TASK DESCRIPTION: A verbatim reproduction of the lines below, from the line containing "U202 pin in-: MID -> -9V" through the line containing "JP1 pin 2: n14 -> GND", both ends included, is the whole required output.

[DATA SUPPLIED — start]

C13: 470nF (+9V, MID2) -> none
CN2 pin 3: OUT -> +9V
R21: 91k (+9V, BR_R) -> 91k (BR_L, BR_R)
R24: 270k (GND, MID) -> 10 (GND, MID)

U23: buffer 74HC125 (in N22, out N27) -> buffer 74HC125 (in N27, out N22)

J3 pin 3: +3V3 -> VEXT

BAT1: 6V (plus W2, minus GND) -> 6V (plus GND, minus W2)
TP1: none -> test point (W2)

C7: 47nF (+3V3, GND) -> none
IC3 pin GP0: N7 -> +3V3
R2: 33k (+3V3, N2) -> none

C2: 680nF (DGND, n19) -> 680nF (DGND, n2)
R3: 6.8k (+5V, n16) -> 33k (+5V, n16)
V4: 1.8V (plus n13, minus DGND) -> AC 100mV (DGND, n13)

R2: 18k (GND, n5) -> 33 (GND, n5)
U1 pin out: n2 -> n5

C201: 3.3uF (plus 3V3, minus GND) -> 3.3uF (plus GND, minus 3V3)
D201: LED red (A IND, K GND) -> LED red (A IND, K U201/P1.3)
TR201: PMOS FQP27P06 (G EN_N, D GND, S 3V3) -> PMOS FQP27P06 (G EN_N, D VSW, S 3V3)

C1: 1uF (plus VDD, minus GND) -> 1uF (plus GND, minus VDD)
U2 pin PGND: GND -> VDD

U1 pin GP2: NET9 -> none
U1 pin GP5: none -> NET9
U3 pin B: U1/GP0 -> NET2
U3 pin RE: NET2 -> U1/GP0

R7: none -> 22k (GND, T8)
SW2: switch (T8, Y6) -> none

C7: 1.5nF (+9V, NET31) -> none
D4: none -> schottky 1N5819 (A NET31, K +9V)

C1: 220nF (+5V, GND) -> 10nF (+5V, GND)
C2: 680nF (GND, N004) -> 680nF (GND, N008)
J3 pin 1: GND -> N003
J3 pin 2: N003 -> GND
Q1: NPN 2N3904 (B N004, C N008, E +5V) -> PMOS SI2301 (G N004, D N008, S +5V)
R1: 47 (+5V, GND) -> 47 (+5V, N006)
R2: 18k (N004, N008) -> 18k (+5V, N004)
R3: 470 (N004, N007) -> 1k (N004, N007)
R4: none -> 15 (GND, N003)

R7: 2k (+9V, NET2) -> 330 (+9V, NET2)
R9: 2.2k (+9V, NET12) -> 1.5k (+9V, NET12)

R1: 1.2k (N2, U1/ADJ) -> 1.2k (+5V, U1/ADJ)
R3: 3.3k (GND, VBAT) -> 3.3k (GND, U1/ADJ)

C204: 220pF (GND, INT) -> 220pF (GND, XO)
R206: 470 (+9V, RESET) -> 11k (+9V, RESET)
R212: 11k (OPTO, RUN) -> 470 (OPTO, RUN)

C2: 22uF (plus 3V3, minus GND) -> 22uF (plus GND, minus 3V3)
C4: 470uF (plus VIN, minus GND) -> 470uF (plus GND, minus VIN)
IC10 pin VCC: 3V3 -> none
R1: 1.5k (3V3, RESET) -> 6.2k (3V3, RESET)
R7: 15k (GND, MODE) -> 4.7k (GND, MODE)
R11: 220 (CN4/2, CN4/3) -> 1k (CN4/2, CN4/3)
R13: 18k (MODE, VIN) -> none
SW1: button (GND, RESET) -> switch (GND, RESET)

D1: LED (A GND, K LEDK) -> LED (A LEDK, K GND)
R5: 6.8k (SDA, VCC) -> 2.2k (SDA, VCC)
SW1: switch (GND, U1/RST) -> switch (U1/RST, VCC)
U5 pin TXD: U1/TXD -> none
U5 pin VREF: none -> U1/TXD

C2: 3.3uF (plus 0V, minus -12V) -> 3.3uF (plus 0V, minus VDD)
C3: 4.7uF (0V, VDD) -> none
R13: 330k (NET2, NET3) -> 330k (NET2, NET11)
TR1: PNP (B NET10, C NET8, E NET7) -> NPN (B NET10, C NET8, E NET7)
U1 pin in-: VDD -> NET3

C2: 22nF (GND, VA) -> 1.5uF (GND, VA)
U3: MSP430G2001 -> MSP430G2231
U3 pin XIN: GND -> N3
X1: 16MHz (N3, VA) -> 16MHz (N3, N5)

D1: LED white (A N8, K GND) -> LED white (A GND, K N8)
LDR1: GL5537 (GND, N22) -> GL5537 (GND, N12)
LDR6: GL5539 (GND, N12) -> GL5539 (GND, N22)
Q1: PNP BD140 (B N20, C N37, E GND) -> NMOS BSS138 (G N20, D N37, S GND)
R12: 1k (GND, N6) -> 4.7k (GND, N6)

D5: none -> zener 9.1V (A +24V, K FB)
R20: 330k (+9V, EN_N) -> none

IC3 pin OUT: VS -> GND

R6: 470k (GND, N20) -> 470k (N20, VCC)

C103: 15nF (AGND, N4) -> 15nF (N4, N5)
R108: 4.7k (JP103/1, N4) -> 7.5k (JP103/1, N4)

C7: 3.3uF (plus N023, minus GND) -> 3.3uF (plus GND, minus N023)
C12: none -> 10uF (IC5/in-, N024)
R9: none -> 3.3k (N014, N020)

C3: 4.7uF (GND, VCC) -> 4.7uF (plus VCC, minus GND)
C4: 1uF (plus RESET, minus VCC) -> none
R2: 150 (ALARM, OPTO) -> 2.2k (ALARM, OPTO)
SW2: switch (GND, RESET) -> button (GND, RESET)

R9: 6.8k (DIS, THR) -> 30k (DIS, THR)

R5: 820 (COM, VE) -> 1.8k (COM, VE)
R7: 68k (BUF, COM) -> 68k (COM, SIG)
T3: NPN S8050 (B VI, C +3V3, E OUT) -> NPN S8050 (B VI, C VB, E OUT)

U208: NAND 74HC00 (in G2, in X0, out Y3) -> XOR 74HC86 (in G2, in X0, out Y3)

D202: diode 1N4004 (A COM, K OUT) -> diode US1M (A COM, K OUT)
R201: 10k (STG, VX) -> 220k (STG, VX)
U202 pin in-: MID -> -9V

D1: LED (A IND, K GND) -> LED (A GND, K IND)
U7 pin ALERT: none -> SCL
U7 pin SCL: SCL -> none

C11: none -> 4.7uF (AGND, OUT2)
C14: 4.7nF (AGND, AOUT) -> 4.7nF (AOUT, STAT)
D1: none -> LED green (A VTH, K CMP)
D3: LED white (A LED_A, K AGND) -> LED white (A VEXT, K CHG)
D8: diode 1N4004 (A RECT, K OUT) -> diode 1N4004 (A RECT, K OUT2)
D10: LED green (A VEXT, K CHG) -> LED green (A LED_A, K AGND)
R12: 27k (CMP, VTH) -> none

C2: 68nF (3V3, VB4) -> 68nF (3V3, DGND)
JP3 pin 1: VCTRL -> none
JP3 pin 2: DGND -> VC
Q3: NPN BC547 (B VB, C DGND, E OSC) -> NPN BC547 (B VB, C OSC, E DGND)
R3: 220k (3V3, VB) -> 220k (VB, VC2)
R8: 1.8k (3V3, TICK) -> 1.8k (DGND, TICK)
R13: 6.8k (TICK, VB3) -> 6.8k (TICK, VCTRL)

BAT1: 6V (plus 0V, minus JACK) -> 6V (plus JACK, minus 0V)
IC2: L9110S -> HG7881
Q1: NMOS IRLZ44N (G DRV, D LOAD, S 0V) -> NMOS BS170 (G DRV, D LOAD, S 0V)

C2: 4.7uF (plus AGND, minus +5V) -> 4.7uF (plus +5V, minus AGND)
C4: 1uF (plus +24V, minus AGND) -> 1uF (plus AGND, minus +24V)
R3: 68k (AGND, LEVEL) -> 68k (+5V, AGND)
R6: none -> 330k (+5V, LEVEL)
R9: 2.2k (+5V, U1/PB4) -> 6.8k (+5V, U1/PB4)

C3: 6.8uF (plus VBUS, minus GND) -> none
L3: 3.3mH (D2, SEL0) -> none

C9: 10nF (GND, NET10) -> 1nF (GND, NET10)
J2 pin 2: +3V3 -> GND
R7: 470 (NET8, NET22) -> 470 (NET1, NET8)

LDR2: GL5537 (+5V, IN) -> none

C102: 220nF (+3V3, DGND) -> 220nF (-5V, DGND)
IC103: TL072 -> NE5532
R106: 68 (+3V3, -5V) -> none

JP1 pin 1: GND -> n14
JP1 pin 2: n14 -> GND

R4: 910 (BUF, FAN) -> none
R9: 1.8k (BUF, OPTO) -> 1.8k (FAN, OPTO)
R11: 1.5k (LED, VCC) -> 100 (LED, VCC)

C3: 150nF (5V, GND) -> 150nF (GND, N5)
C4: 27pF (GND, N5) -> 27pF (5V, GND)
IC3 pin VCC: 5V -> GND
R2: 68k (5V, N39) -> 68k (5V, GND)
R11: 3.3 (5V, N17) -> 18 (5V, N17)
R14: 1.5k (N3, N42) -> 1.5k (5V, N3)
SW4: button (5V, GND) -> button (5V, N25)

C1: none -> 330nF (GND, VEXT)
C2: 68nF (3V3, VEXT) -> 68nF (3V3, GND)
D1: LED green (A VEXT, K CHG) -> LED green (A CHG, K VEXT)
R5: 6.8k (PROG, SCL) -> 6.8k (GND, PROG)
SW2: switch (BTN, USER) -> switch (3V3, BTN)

[DATA SUPPLIED — finish]

ANSWER TO THIS EXERCISE:
U202 pin in-: MID -> -9V

D1: LED (A IND, K GND) -> LED (A GND, K IND)
U7 pin ALERT: none -> SCL
U7 pin SCL: SCL -> none

C11: none -> 4.7uF (AGND, OUT2)
C14: 4.7nF (AGND, AOUT) -> 4.7nF (AOUT, STAT)
D1: none -> LED green (A VTH, K CMP)
D3: LED white (A LED_A, K AGND) -> LED white (A VEXT, K CHG)
D8: diode 1N4004 (A RECT, K OUT) -> diode 1N4004 (A RECT, K OUT2)
D10: LED green (A VEXT, K CHG) -> LED green (A LED_A, K AGND)
R12: 27k (CMP, VTH) -> none

C2: 68nF (3V3, VB4) -> 68nF (3V3, DGND)
JP3 pin 1: VCTRL -> none
JP3 pin 2: DGND -> VC
Q3: NPN BC547 (B VB, C DGND, E OSC) -> NPN BC547 (B VB, C OSC, E DGND)
R3: 220k (3V3, VB) -> 220k (VB, VC2)
R8: 1.8k (3V3, TICK) -> 1.8k (DGND, TICK)
R13: 6.8k (TICK, VB3) -> 6.8k (TICK, VCTRL)

BAT1: 6V (plus 0V, minus JACK) -> 6V (plus JACK, minus 0V)
IC2: L9110S -> HG7881
Q1: NMOS IRLZ44N (G DRV, D LOAD, S 0V) -> NMOS BS170 (G DRV, D LOAD, S 0V)

C2: 4.7uF (plus AGND, minus +5V) -> 4.7uF (plus +5V, minus AGND)
C4: 1uF (plus +24V, minus AGND) -> 1uF (plus AGND, minus +24V)
R3: 68k (AGND, LEVEL) -> 68k (+5V, AGND)
R6: none -> 330k (+5V, LEVEL)
R9: 2.2k (+5V, U1/PB4) -> 6.8k (+5V, U1/PB4)

C3: 6.8uF (plus VBUS, minus GND) -> none
L3: 3.3mH (D2, SEL0) -> none

C9: 10nF (GND, NET10) -> 1nF (GND, NET10)
J2 pin 2: +3V3 -> GND
R7: 470 (NET8, NET22) -> 470 (NET1, NET8)

LDR2: GL5537 (+5V, IN) -> none

C102: 220nF (+3V3, DGND) -> 220nF (-5V, DGND)
IC103: TL072 -> NE5532
R106: 68 (+3V3, -5V) -> none

JP1 pin 1: GND -> n14
JP1 pin 2: n14 -> GND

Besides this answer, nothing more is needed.